━━━ DATA FOR PROCESSING

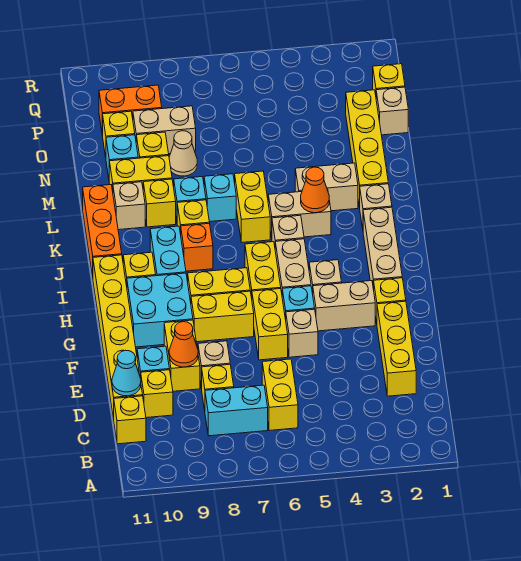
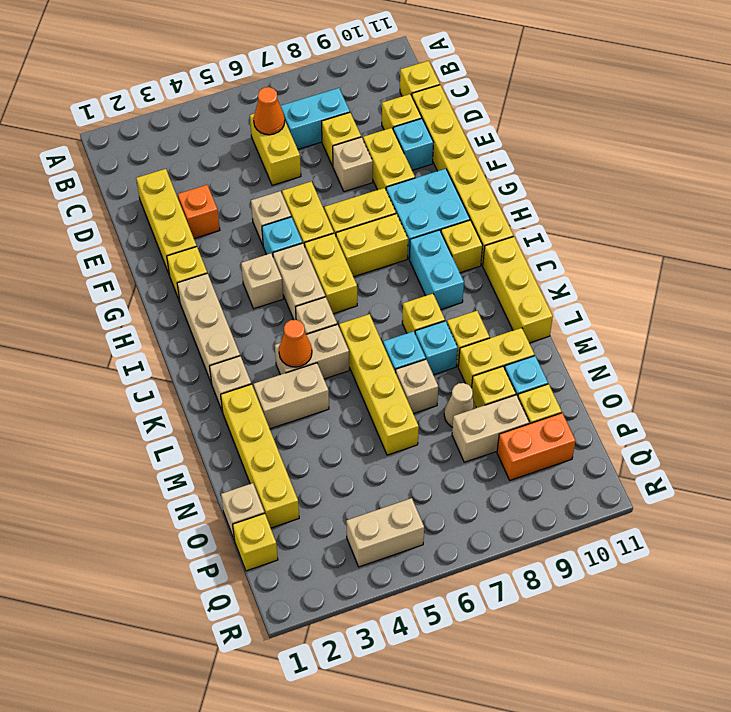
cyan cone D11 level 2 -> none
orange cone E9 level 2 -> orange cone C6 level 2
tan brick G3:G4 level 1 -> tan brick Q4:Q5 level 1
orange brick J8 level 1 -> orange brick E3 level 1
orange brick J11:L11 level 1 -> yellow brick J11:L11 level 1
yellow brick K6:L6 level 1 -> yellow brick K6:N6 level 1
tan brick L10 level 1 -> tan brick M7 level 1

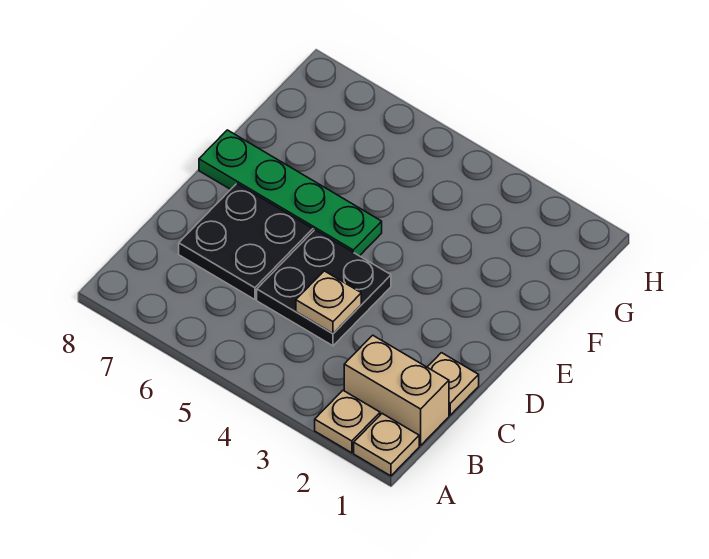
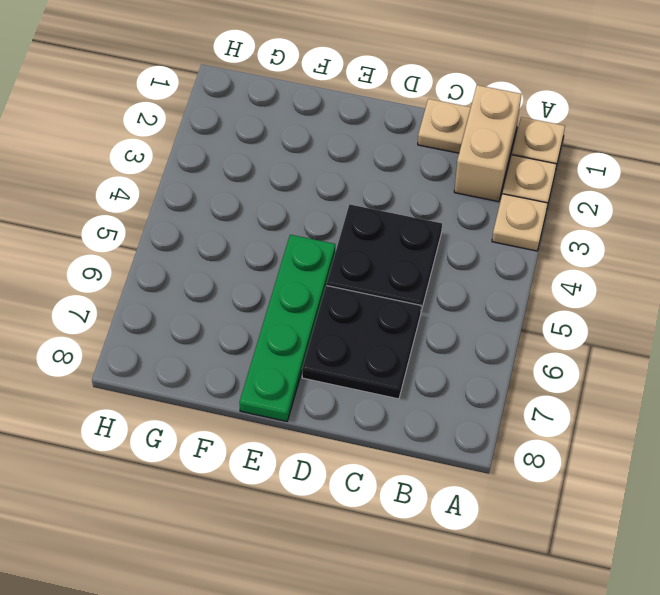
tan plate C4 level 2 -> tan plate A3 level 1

━━━━━━
━━━ DATA FOR PROCESSING

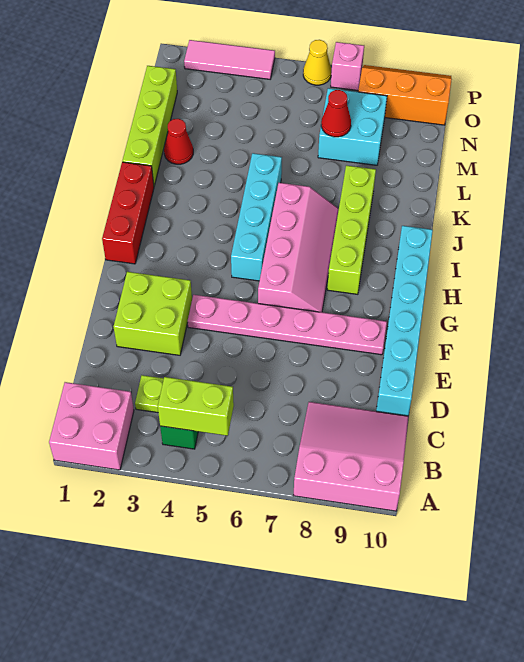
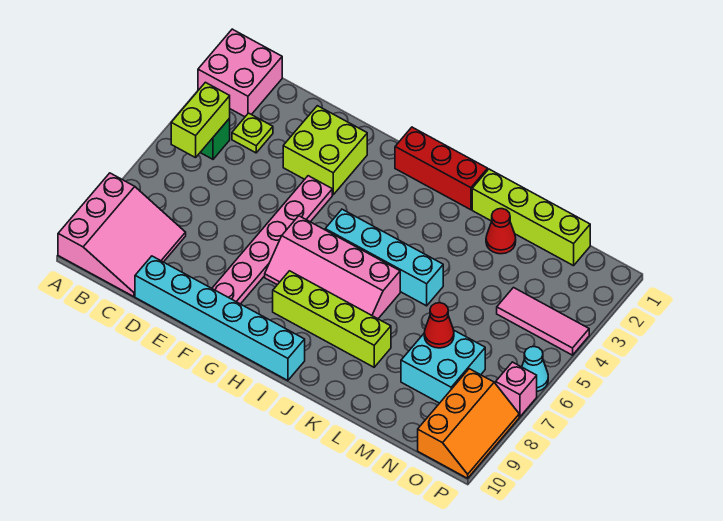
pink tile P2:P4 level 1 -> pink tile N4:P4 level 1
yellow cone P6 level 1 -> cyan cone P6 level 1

━━━━━━

* WHAT YOU WILL DO: Leaving pictures out, output the lines of the data above from the one with "orange brick J8" through the one with "tan plate C4 level 2 -> tan plate A3 level 1", word for word.

* ANSWER TO THE PROBLEM:
orange brick J8 level 1 -> orange brick E3 level 1
orange brick J11:L11 level 1 -> yellow brick J11:L11 level 1
yellow brick K6:L6 level 1 -> yellow brick K6:N6 level 1
tan brick L10 level 1 -> tan brick M7 level 1

tan plate C4 level 2 -> tan plate A3 level 1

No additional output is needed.